→ **WHAT THIS TASK INVOLVES**
Please repeat exactly the line containing "CN2 pin 1: VS -> GND" and each line after it in the records below, through the last.

→ **ENTRIES SHOWN**
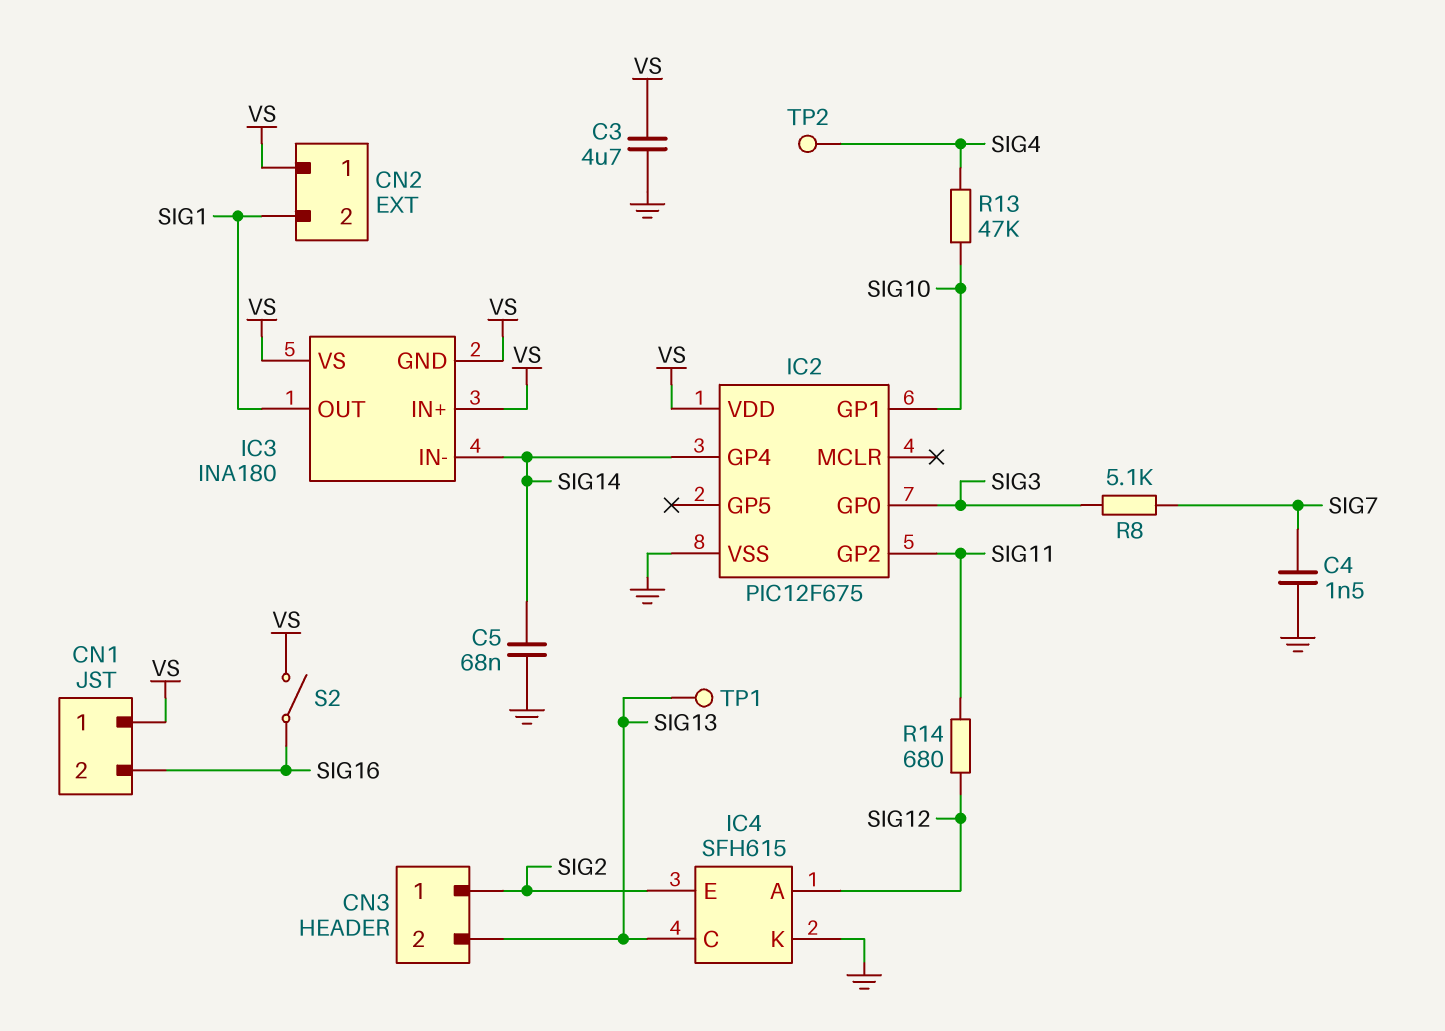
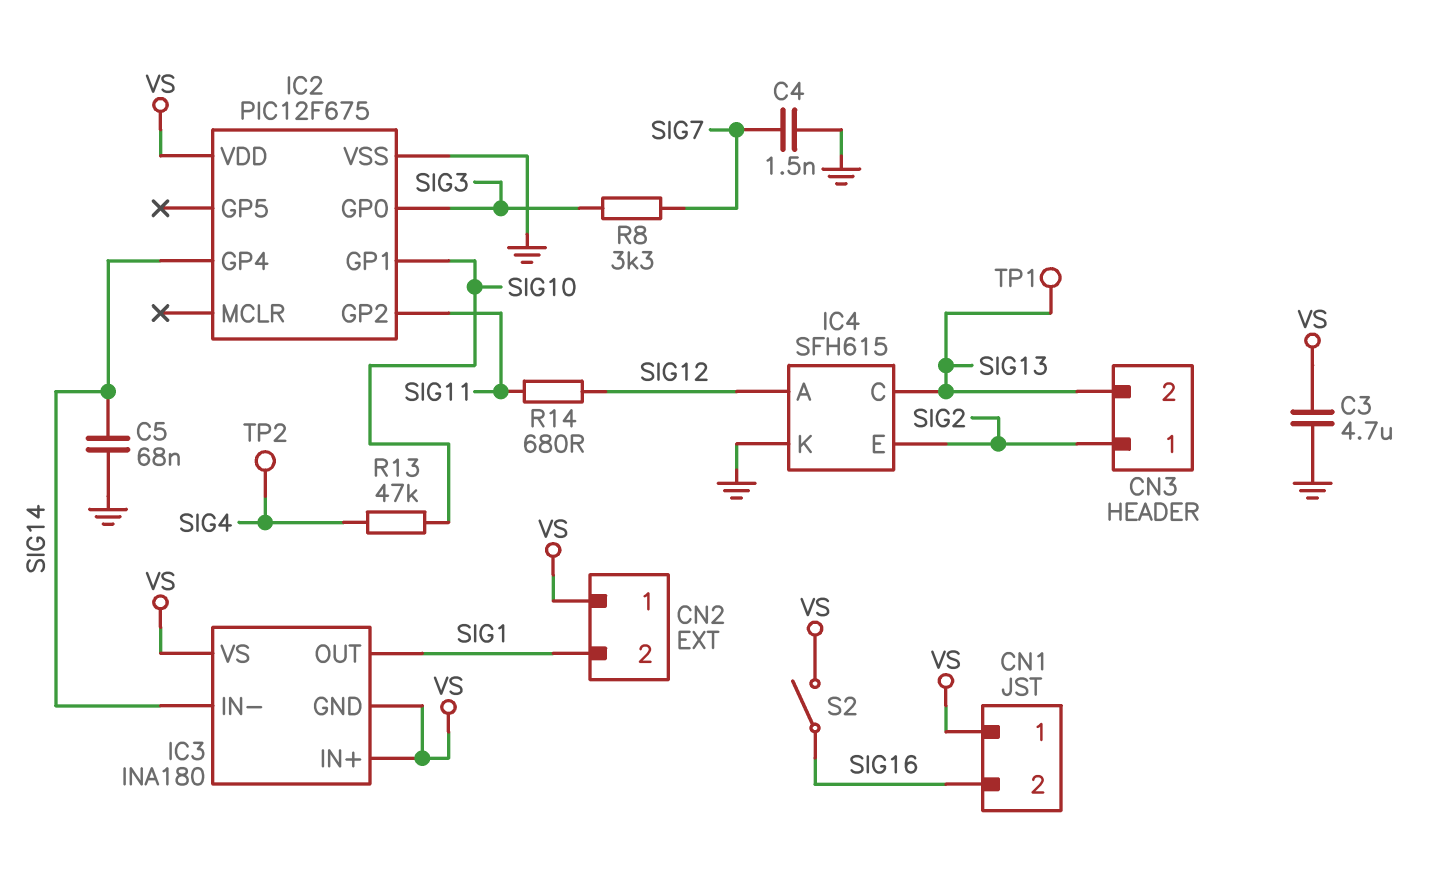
R8: 5.1k (SIG3, SIG7) -> 3.3k (SIG3, SIG7)

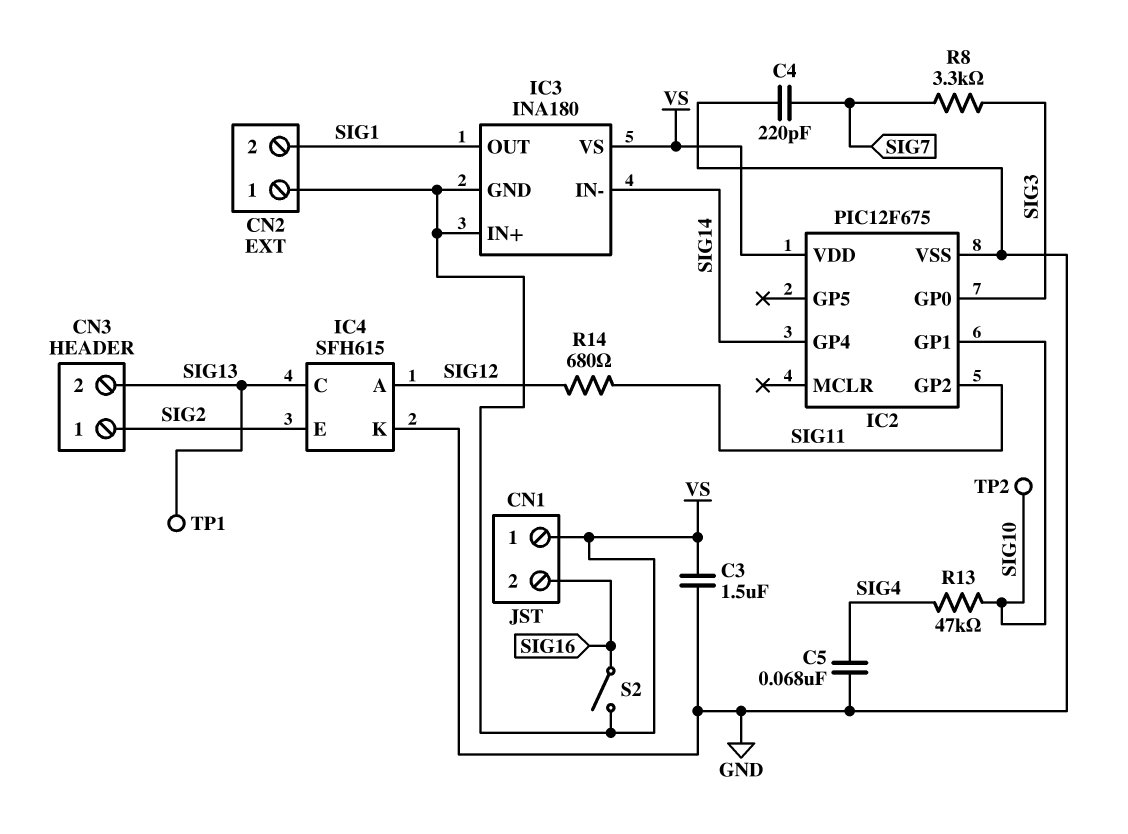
C3: 4.7uF (GND, VS) -> 1.5uF (GND, VS)
C4: 1.5nF (GND, SIG7) -> 220pF (GND, SIG7)
C5: 68nF (GND, SIG14) -> 68nF (GND, SIG4)
TP2: test point (SIG4) -> test point (SIG10)

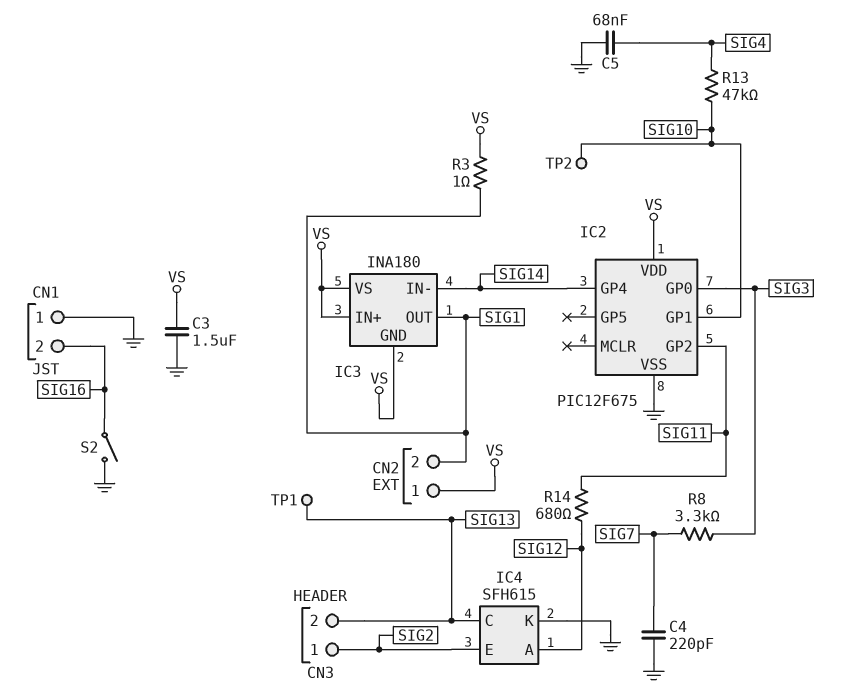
CN1 pin 1: VS -> GND
R3: none -> 1 (SIG1, VS)
S2: switch (SIG16, VS) -> switch (GND, SIG16)

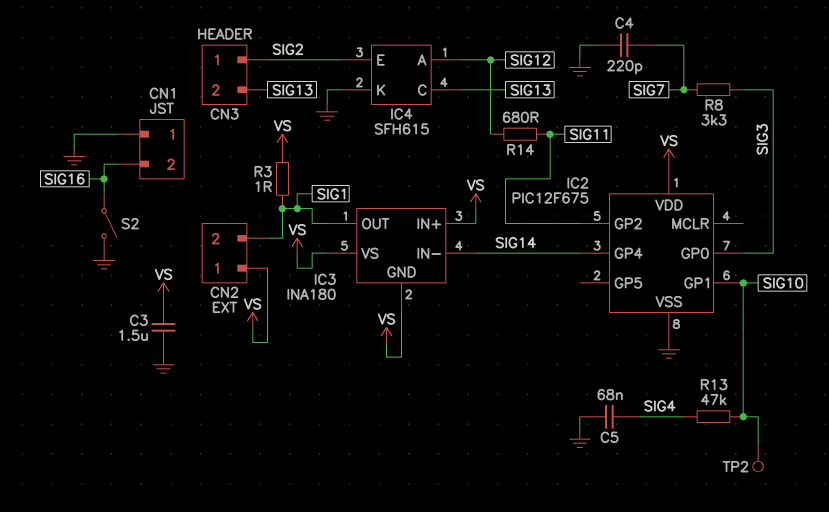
TP1: test point (SIG13) -> none

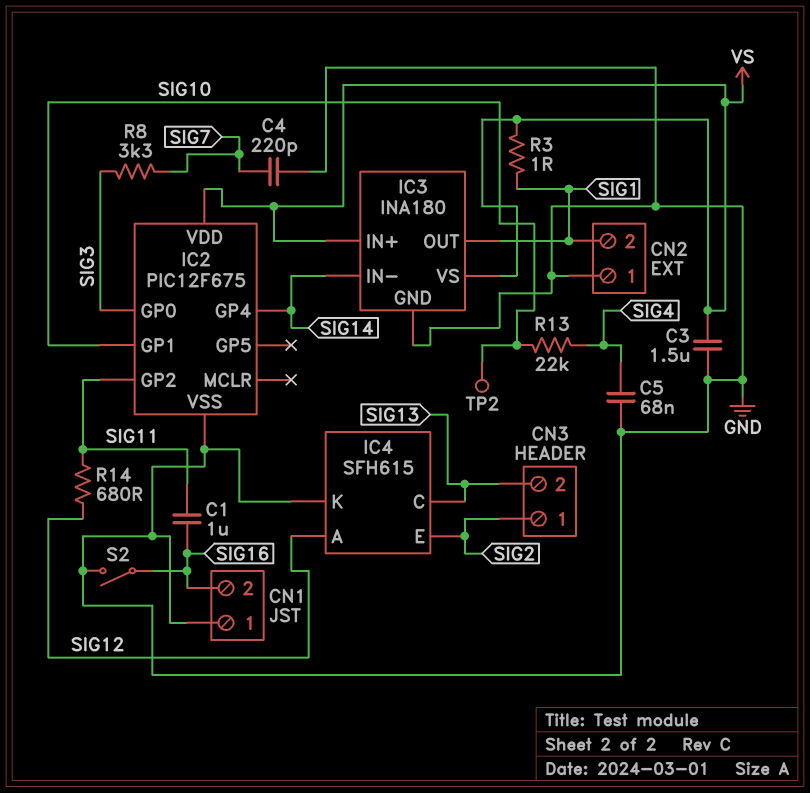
C1: none -> 1uF (SIG11, SIG16)
CN2 pin 1: VS -> GND
IC3 pin GND: VS -> GND
R13: 47k (SIG4, SIG10) -> 22k (SIG4, SIG10)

→ **YOUR RESPONSE**
CN2 pin 1: VS -> GND
IC3 pin GND: VS -> GND
R13: 47k (SIG4, SIG10) -> 22k (SIG4, SIG10)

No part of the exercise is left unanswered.